* _What to produce_
Precise copying is required. Return the data below in full.
[[ Input records, beginning ]]
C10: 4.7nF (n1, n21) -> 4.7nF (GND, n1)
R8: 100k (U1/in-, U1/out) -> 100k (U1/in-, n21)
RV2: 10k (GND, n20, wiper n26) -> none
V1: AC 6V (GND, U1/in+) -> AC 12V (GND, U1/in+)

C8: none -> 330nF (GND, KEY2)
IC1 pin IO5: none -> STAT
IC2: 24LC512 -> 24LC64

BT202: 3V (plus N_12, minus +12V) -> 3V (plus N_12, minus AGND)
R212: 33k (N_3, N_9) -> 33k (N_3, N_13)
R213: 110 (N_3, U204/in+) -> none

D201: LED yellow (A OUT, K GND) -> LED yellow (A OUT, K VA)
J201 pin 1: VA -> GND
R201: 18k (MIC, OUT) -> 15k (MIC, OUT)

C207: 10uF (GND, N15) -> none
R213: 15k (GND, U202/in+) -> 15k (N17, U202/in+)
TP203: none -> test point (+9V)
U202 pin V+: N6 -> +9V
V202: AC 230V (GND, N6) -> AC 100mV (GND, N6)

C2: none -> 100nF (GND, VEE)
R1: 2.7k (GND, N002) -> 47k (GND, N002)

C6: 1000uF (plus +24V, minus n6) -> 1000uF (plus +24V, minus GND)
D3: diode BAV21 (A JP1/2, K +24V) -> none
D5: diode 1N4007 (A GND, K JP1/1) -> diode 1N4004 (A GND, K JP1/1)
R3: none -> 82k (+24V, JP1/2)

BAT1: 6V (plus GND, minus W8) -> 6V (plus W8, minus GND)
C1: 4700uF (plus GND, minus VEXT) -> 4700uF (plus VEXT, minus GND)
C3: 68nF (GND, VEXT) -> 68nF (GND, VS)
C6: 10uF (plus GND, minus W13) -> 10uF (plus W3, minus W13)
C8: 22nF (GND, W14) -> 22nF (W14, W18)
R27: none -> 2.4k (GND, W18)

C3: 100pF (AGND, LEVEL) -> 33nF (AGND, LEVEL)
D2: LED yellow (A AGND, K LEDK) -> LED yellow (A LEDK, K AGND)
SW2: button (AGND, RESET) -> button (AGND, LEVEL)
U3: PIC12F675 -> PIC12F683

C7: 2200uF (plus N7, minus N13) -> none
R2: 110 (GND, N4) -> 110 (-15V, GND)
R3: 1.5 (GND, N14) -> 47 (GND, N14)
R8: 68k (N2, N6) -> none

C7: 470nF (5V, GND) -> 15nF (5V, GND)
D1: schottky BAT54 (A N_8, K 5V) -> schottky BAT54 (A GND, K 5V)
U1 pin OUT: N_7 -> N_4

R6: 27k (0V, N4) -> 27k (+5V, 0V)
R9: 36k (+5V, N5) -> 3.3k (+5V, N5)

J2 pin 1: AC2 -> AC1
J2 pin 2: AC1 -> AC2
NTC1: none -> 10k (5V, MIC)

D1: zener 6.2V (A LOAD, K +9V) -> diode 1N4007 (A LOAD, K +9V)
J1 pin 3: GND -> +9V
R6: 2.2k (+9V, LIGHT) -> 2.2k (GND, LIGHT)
[[ Input records, end ]]
* _Answer space_
C10: 4.7nF (n1, n21) -> 4.7nF (GND, n1)
R8: 100k (U1/in-, U1/out) -> 100k (U1/in-, n21)
RV2: 10k (GND, n20, wiper n26) -> none
V1: AC 6V (GND, U1/in+) -> AC 12V (GND, U1/in+)

C8: none -> 330nF (GND, KEY2)
IC1 pin IO5: none -> STAT
IC2: 24LC512 -> 24LC64

BT202: 3V (plus N_12, minus +12V) -> 3V (plus N_12, minus AGND)
R212: 33k (N_3, N_9) -> 33k (N_3, N_13)
R213: 110 (N_3, U204/in+) -> none

D201: LED yellow (A OUT, K GND) -> LED yellow (A OUT, K VA)
J201 pin 1: VA -> GND
R201: 18k (MIC, OUT) -> 15k (MIC, OUT)

C207: 10uF (GND, N15) -> none
R213: 15k (GND, U202/in+) -> 15k (N17, U202/in+)
TP203: none -> test point (+9V)
U202 pin V+: N6 -> +9V
V202: AC 230V (GND, N6) -> AC 100mV (GND, N6)

C2: none -> 100nF (GND, VEE)
R1: 2.7k (GND, N002) -> 47k (GND, N002)

C6: 1000uF (plus +24V, minus n6) -> 1000uF (plus +24V, minus GND)
D3: diode BAV21 (A JP1/2, K +24V) -> none
D5: diode 1N4007 (A GND, K JP1/1) -> diode 1N4004 (A GND, K JP1/1)
R3: none -> 82k (+24V, JP1/2)

BAT1: 6V (plus GND, minus W8) -> 6V (plus W8, minus GND)
C1: 4700uF (plus GND, minus VEXT) -> 4700uF (plus VEXT, minus GND)
C3: 68nF (GND, VEXT) -> 68nF (GND, VS)
C6: 10uF (plus GND, minus W13) -> 10uF (plus W3, minus W13)
C8: 22nF (GND, W14) -> 22nF (W14, W18)
R27: none -> 2.4k (GND, W18)

C3: 100pF (AGND, LEVEL) -> 33nF (AGND, LEVEL)
D2: LED yellow (A AGND, K LEDK) -> LED yellow (A LEDK, K AGND)
SW2: button (AGND, RESET) -> button (AGND, LEVEL)
U3: PIC12F675 -> PIC12F683

C7: 2200uF (plus N7, minus N13) -> none
R2: 110 (GND, N4) -> 110 (-15V, GND)
R3: 1.5 (GND, N14) -> 47 (GND, N14)
R8: 68k (N2, N6) -> none

C7: 470nF (5V, GND) -> 15nF (5V, GND)
D1: schottky BAT54 (A N_8, K 5V) -> schottky BAT54 (A GND, K 5V)
U1 pin OUT: N_7 -> N_4

R6: 27k (0V, N4) -> 27k (+5V, 0V)
R9: 36k (+5V, N5) -> 3.3k (+5V, N5)

J2 pin 1: AC2 -> AC1
J2 pin 2: AC1 -> AC2
NTC1: none -> 10k (5V, MIC)

D1: zener 6.2V (A LOAD, K +9V) -> diode 1N4007 (A LOAD, K +9V)
J1 pin 3: GND -> +9V
R6: 2.2k (+9V, LIGHT) -> 2.2k (GND, LIGHT)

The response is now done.